- Dataset items:

————

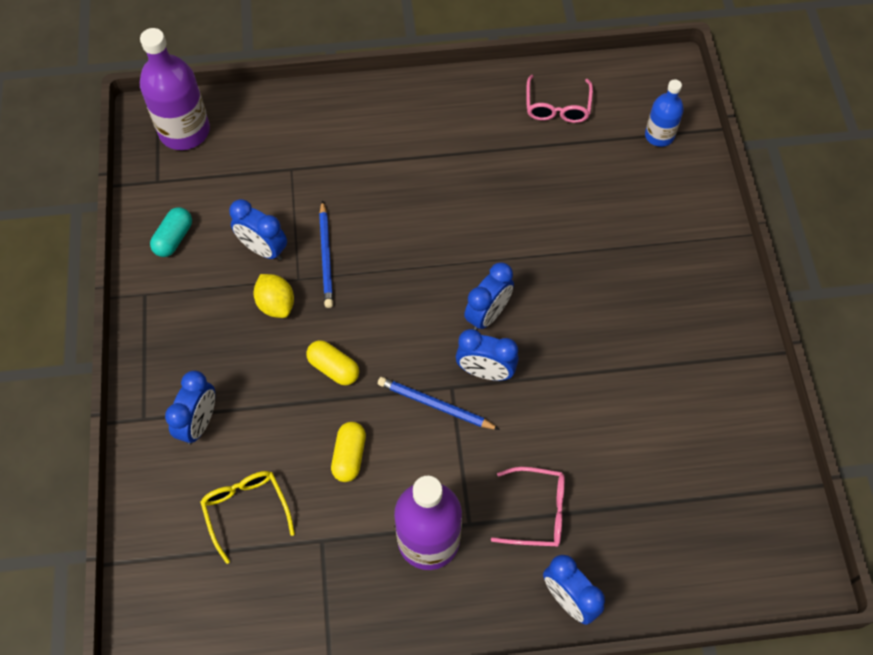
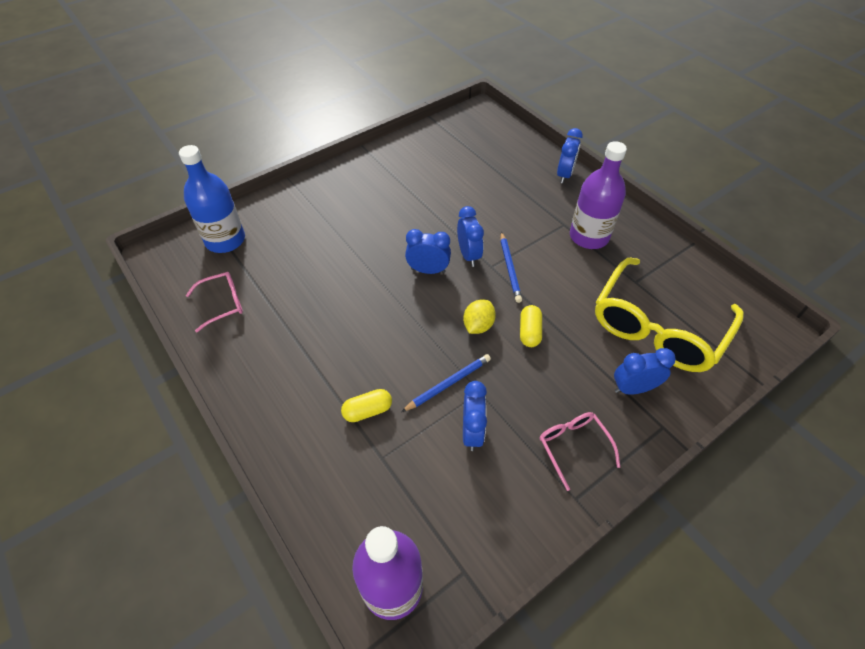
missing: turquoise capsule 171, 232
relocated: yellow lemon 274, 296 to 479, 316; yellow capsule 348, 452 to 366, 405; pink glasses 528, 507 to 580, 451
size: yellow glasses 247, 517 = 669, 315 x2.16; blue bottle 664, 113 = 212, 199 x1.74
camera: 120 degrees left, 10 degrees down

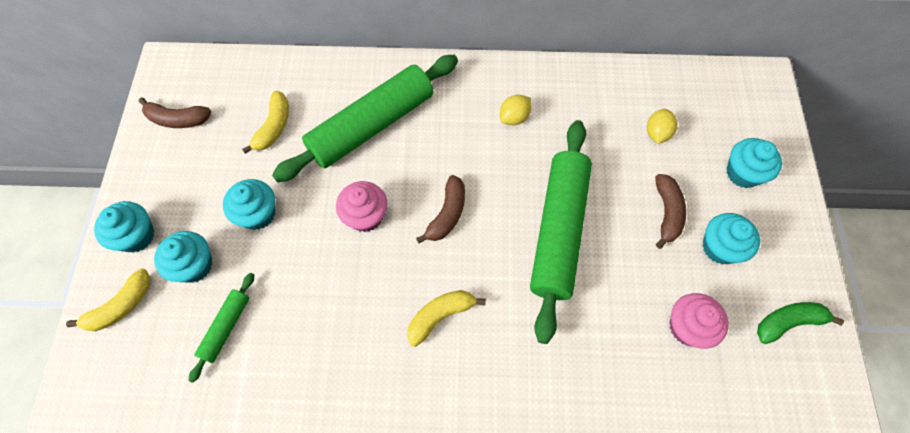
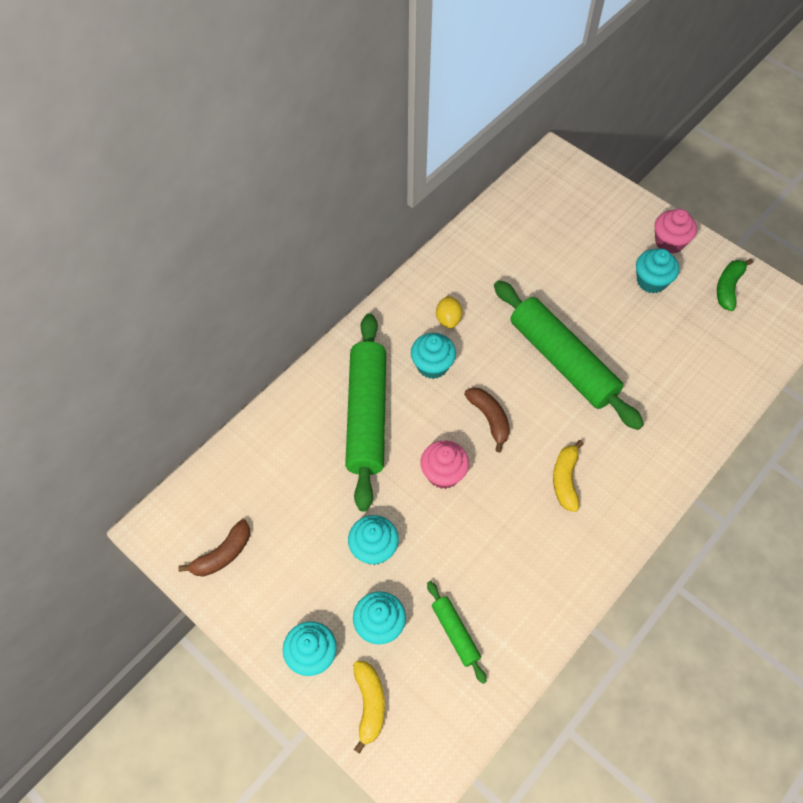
missing: yellow banana 265, 122; yellow lemon 662, 126; brown banana 670, 211
relocated: pink cupcake 699, 321 to 676, 231; turquoise cupcake 754, 163 to 433, 356
camera: 50 degrees left, 5 degrees down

————

- Exercise requirements:
Wherever a line in the data above contains the word "yellow", copy that line.

- Response area:
relocated: yellow lemon 274, 296 to 479, 316; yellow capsule 348, 452 to 366, 405; pink glasses 528, 507 to 580, 451
size: yellow glasses 247, 517 = 669, 315 x2.16; blue bottle 664, 113 = 212, 199 x1.74
missing: yellow banana 265, 122; yellow lemon 662, 126; brown banana 670, 211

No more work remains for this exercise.